Before-and-after object lists =

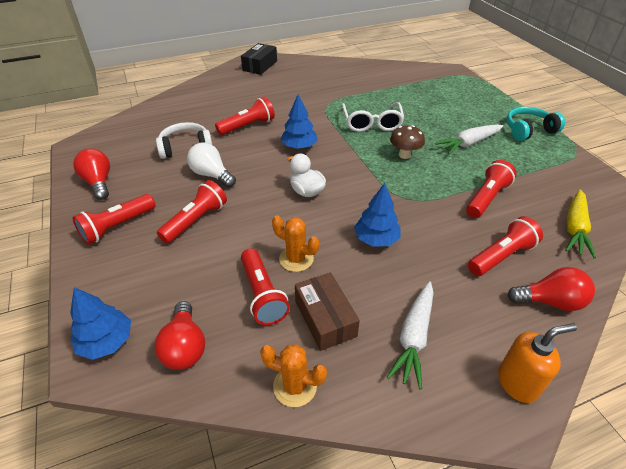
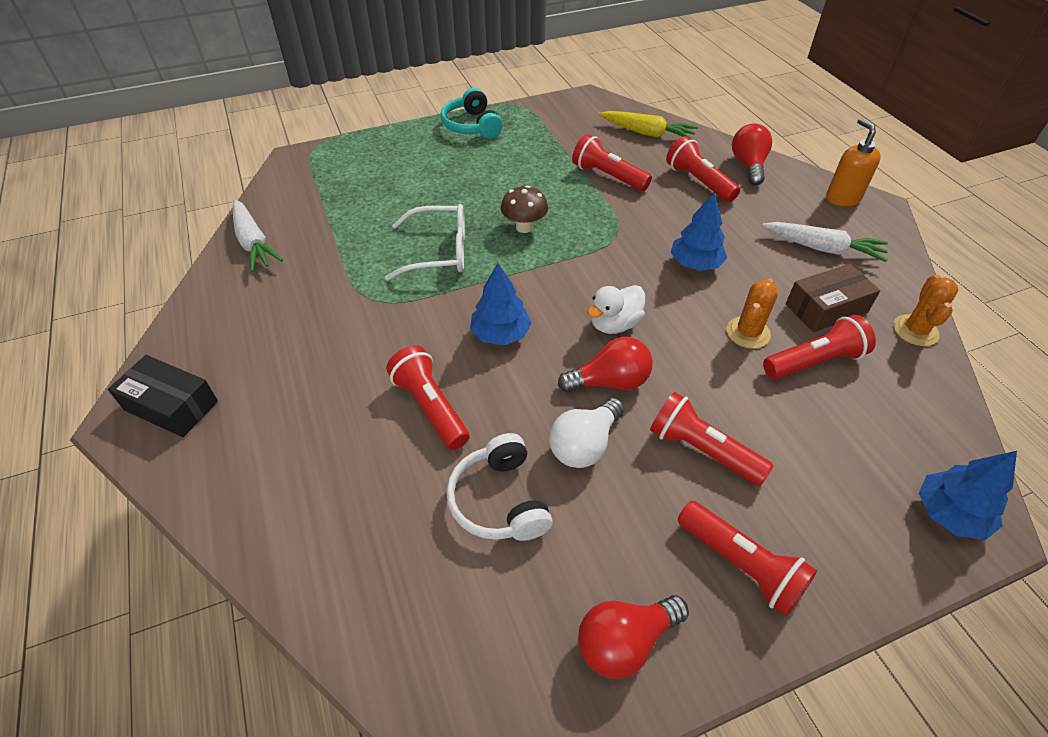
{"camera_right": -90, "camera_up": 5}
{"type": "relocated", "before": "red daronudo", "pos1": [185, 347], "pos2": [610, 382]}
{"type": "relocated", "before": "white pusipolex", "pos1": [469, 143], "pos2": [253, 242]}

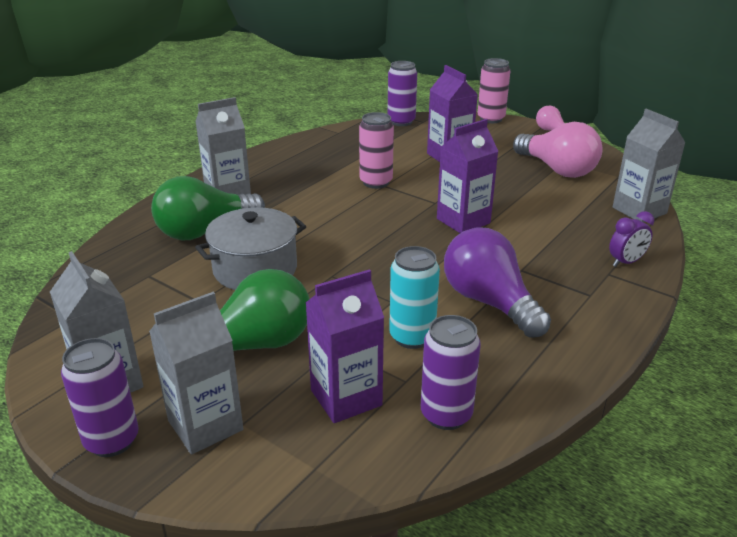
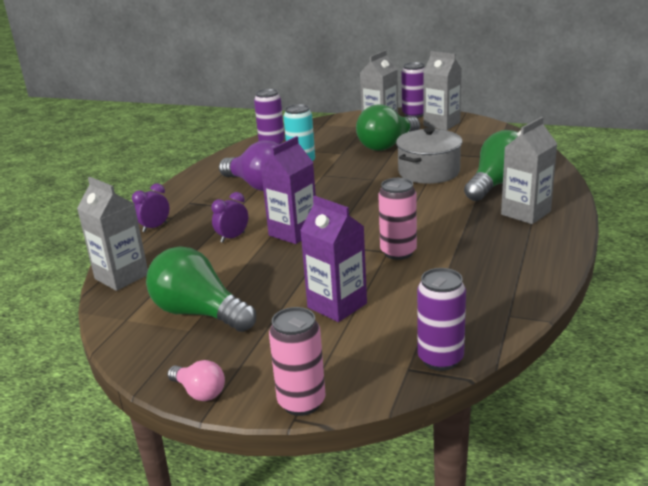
{"camera_right": 165, "camera_up": -5}
{"type": "missing", "before": "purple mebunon", "pos1": [346, 397]}
{"type": "colour", "before": "pink daronudo", "after": "green daronudo", "pos1": [557, 169], "pos2": [199, 313]}
{"type": "appeared", "after": "purple rulife", "pos2": [232, 237]}

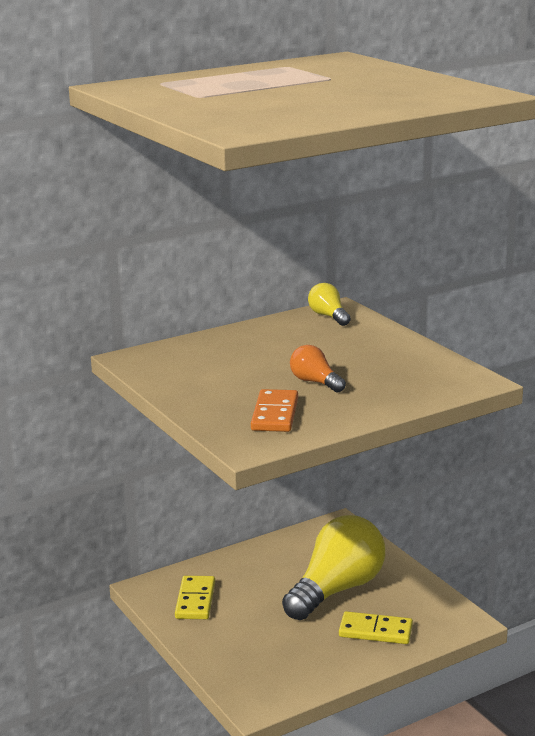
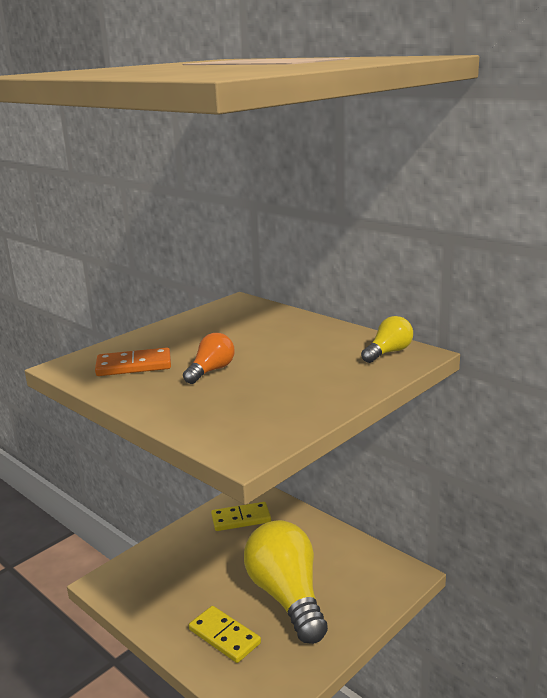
{"camera_right": 75, "camera_up": 0}
{"type": "spun", "before": "yellow daronudo", "pos1": [337, 589], "pos2": [287, 596], "turn": -135}
{"type": "spun", "before": "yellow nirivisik", "pos1": [375, 631], "pos2": [224, 636], "turn": -45}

Task to complete = Set every entry down again exactly as written, and omit the images.

Result of the exercise =
{"camera_right": -90, "camera_up": 5}
{"type": "relocated", "before": "red daronudo", "pos1": [185, 347], "pos2": [610, 382]}
{"type": "relocated", "before": "white pusipolex", "pos1": [469, 143], "pos2": [253, 242]}

{"camera_right": 165, "camera_up": -5}
{"type": "missing", "before": "purple mebunon", "pos1": [346, 397]}
{"type": "colour", "before": "pink daronudo", "after": "green daronudo", "pos1": [557, 169], "pos2": [199, 313]}
{"type": "appeared", "after": "purple rulife", "pos2": [232, 237]}

{"camera_right": 75, "camera_up": 0}
{"type": "spun", "before": "yellow daronudo", "pos1": [337, 589], "pos2": [287, 596], "turn": -135}
{"type": "spun", "before": "yellow nirivisik", "pos1": [375, 631], "pos2": [224, 636], "turn": -45}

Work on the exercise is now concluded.